>>>

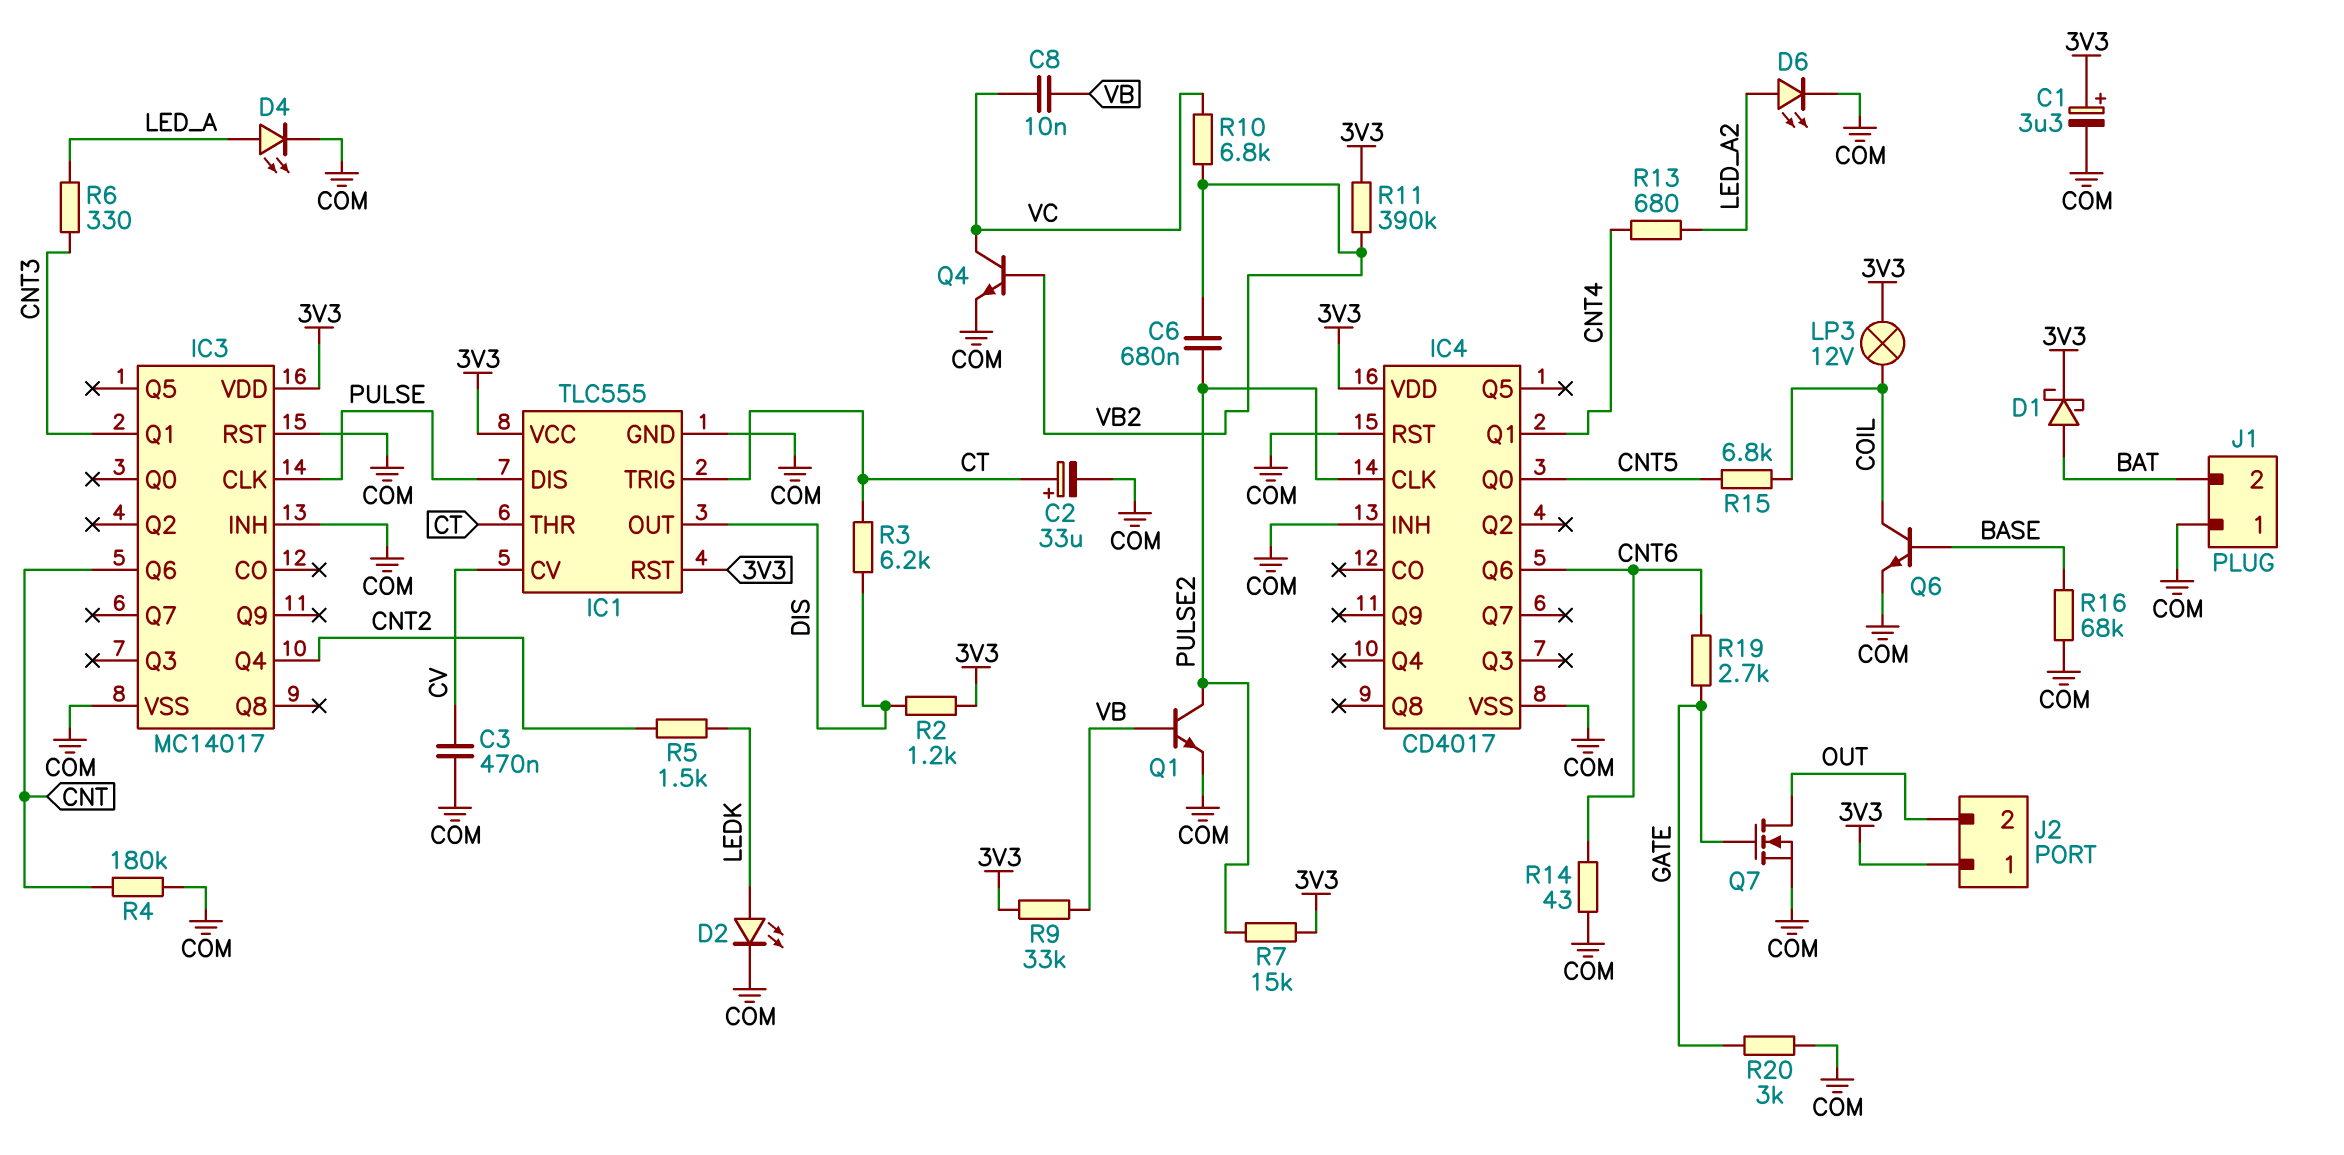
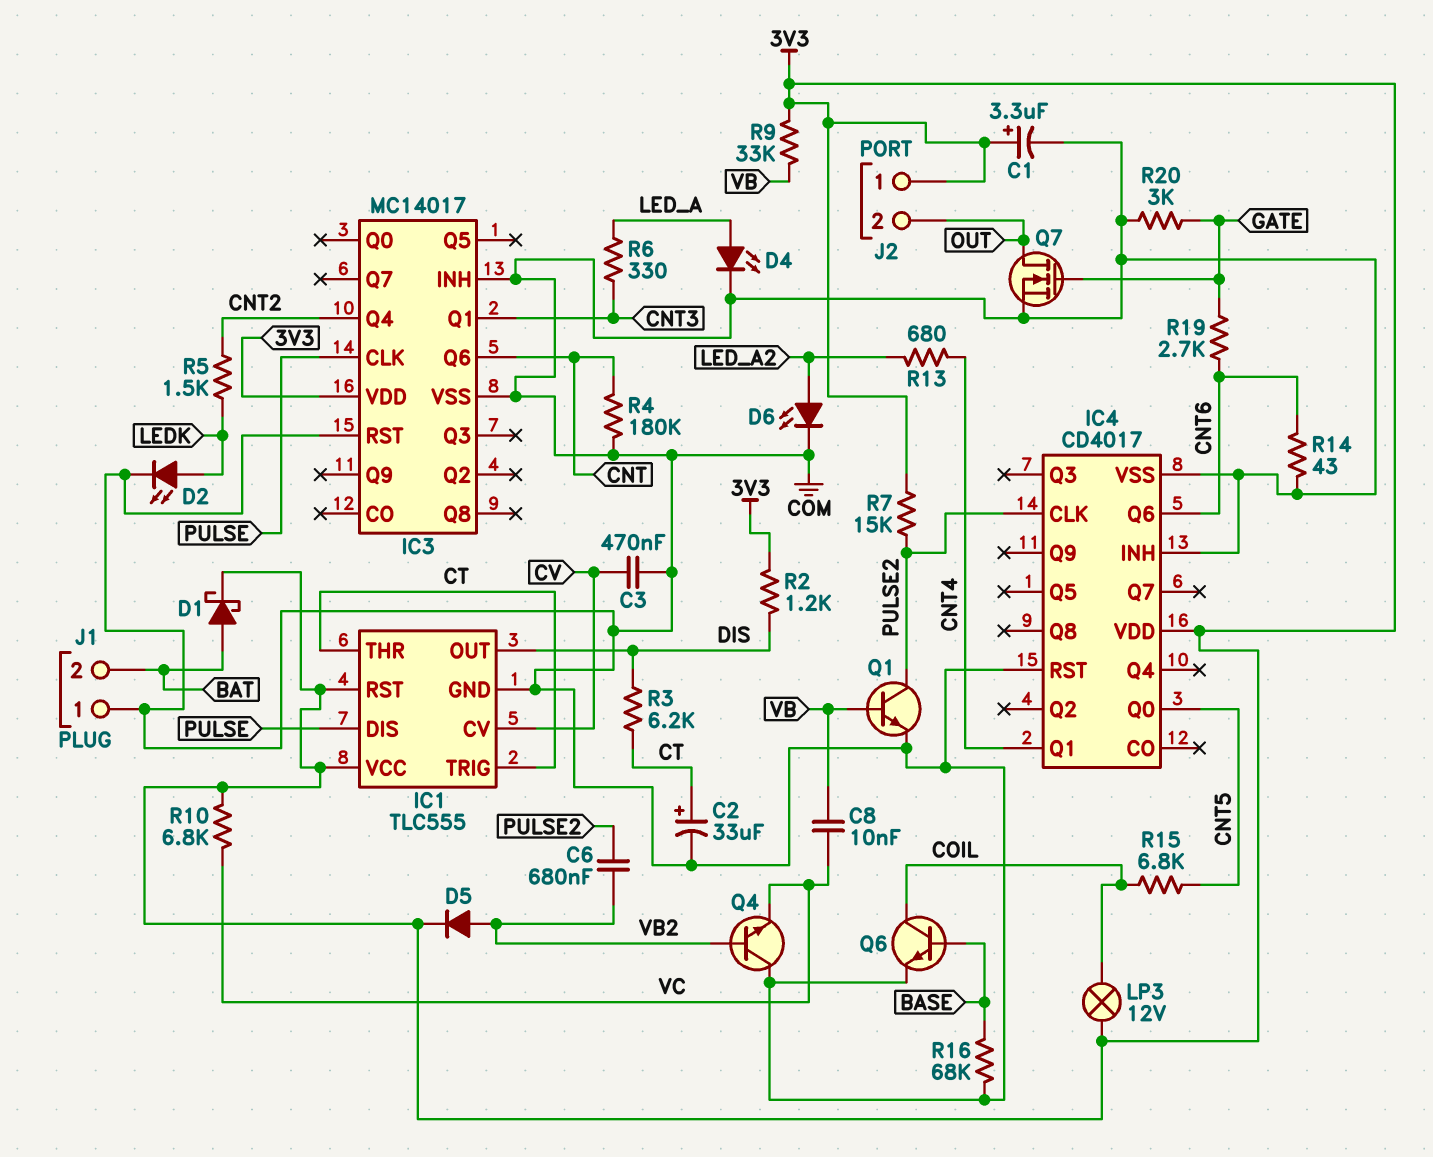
D5: none -> diode (A VB2, K 3V3)
Q4: NPN (B VB2, C VC, E COM) -> NPN (B VB2, C COM, E VC)
R10: 6.8k (VB2, VC) -> 6.8k (3V3, VC)
R11: 390k (3V3, VB2) -> none

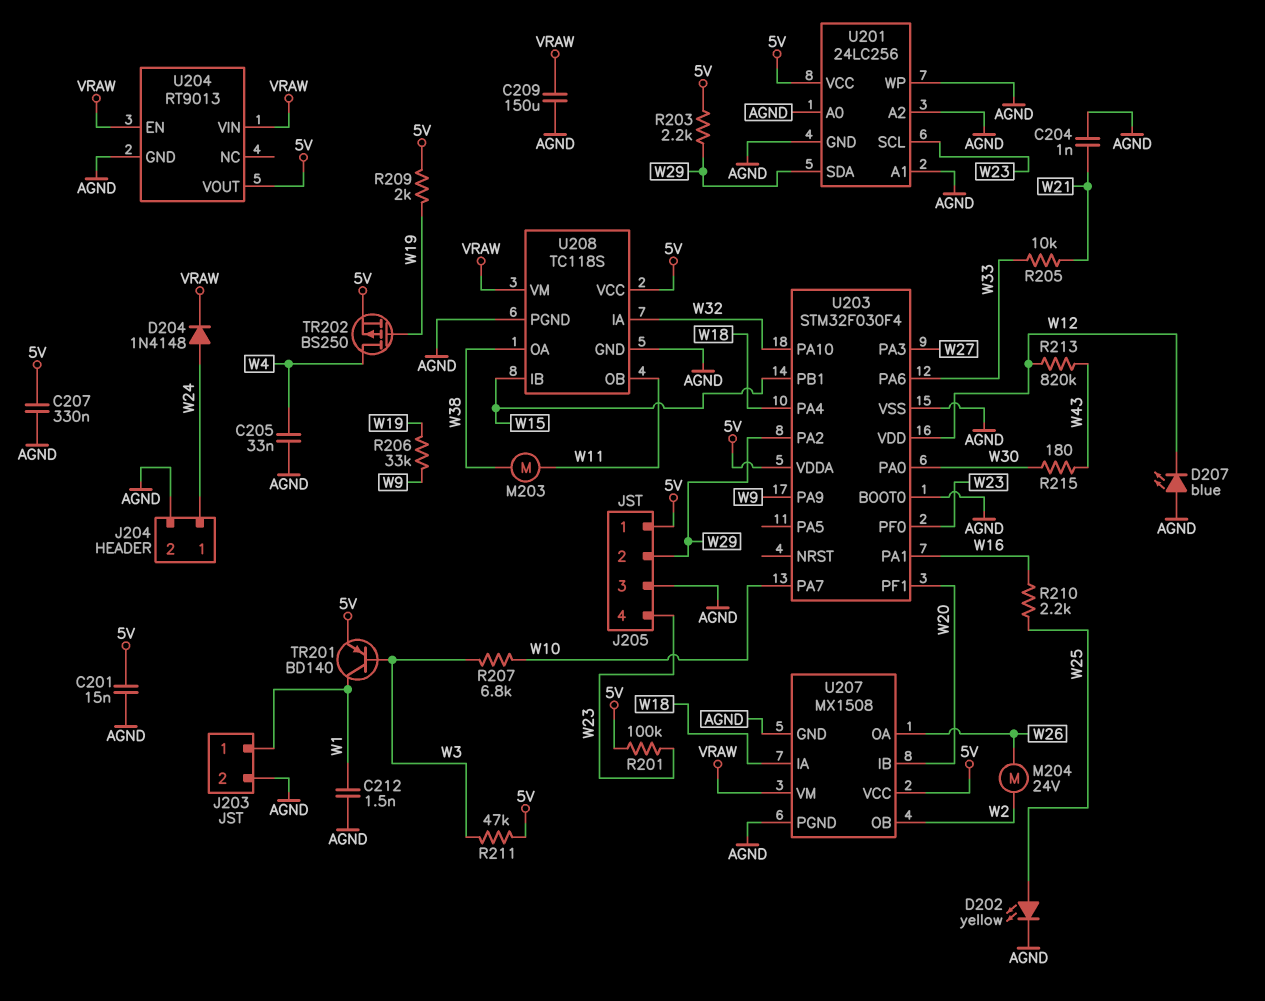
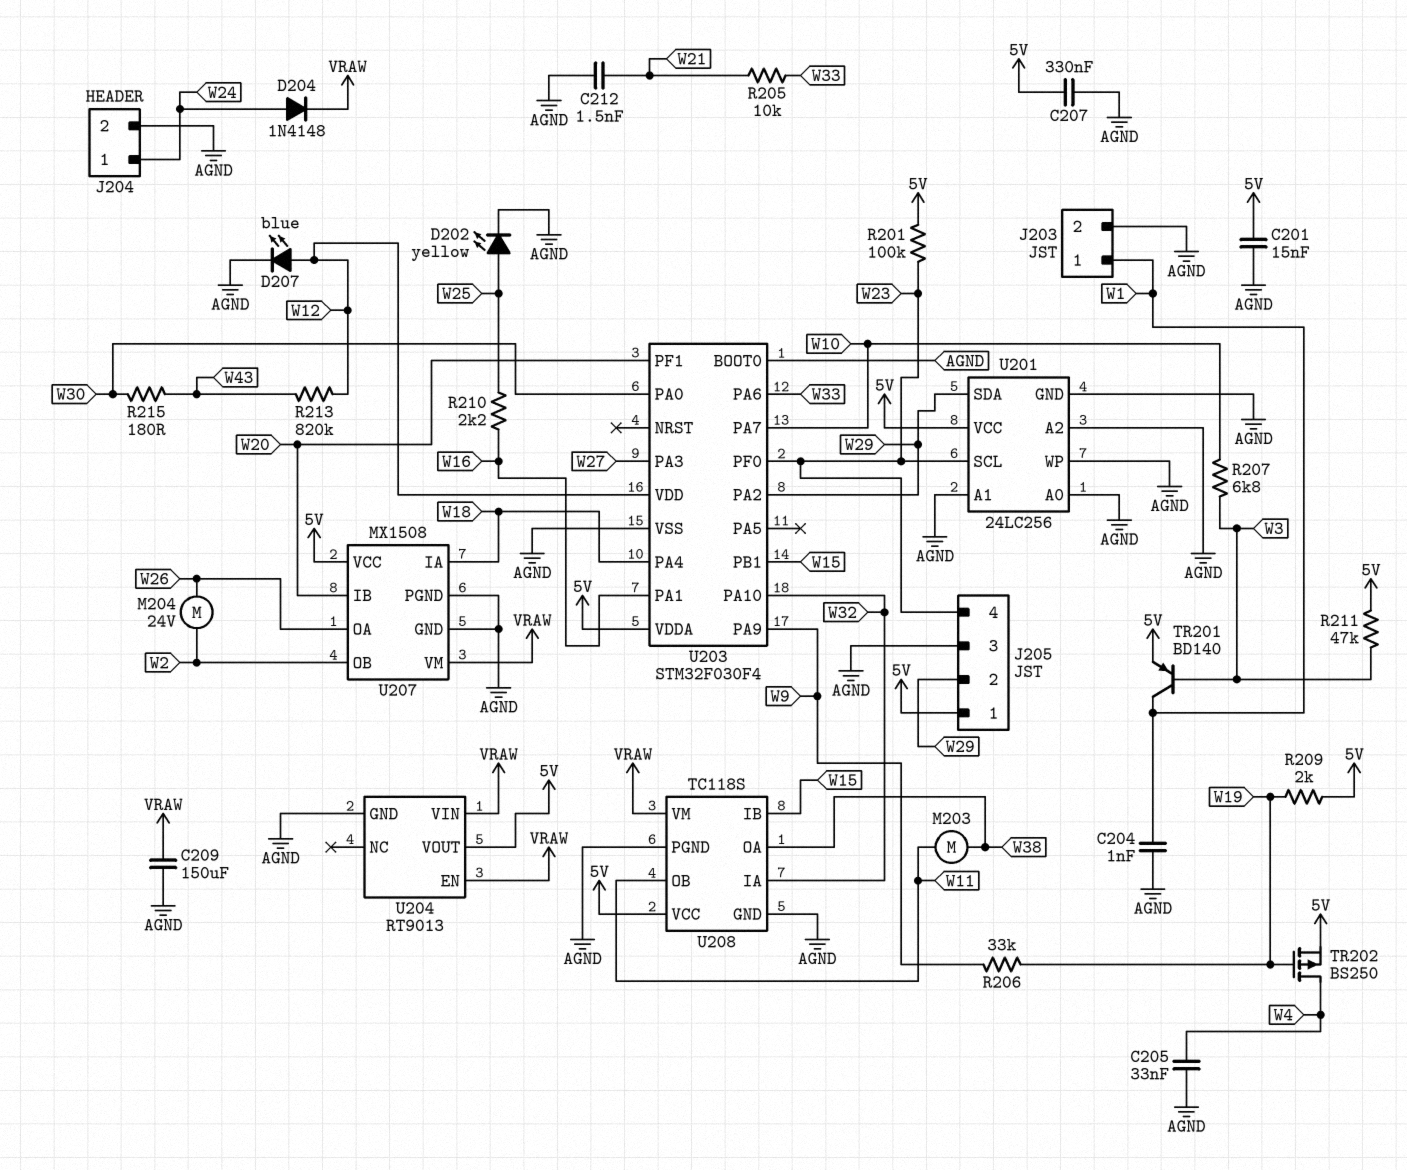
C204: 1nF (AGND, W21) -> 1nF (AGND, W1)
C212: 1.5nF (AGND, W1) -> 1.5nF (AGND, W21)
D207: LED blue (A AGND, K W12) -> LED blue (A W12, K AGND)
R203: 2.2k (5V, W29) -> none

<<<

§ **WHAT YOU NEED TO DO**:
Give back the full listing exactly as written, only without its pictures.

§ **SOLVED EXERCISE**:
D5: none -> diode (A VB2, K 3V3)
Q4: NPN (B VB2, C VC, E COM) -> NPN (B VB2, C COM, E VC)
R10: 6.8k (VB2, VC) -> 6.8k (3V3, VC)
R11: 390k (3V3, VB2) -> none

C204: 1nF (AGND, W21) -> 1nF (AGND, W1)
C212: 1.5nF (AGND, W1) -> 1.5nF (AGND, W21)
D207: LED blue (A AGND, K W12) -> LED blue (A W12, K AGND)
R203: 2.2k (5V, W29) -> none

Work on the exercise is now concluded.